Please retype the listing below exactly as it stands, skipping any pictures.

• [Material provided]
====
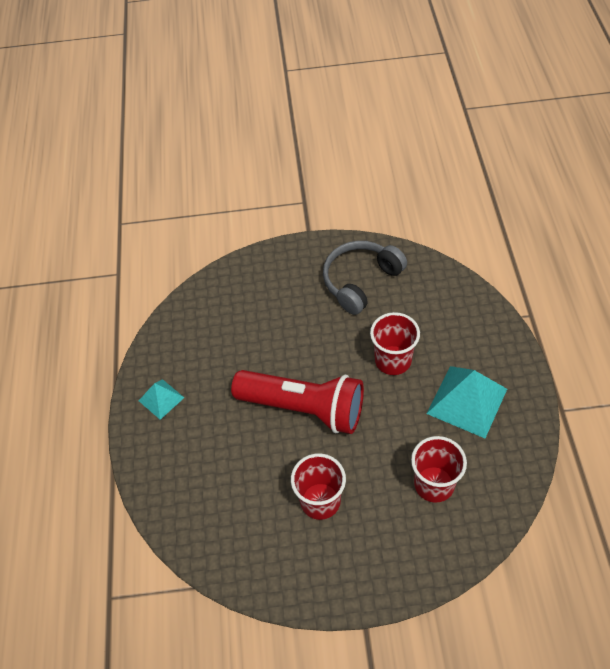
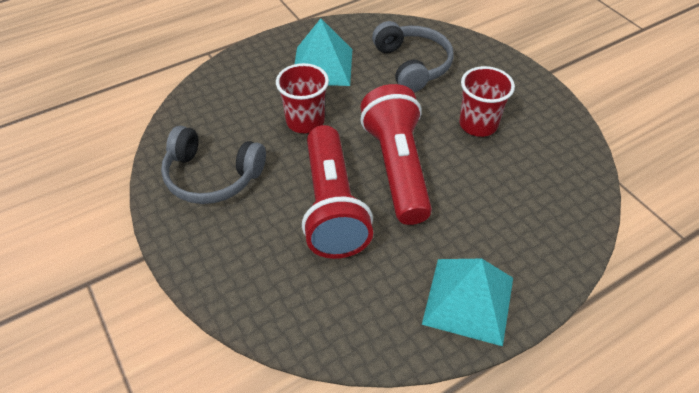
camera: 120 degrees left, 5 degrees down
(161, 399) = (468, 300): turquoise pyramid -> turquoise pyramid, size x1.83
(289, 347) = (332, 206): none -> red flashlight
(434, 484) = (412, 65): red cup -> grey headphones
====
• [Solution for this exercise]
camera: 120 degrees left, 5 degrees down
(161, 399) = (468, 300): turquoise pyramid -> turquoise pyramid, size x1.83
(289, 347) = (332, 206): none -> red flashlight
(434, 484) = (412, 65): red cup -> grey headphones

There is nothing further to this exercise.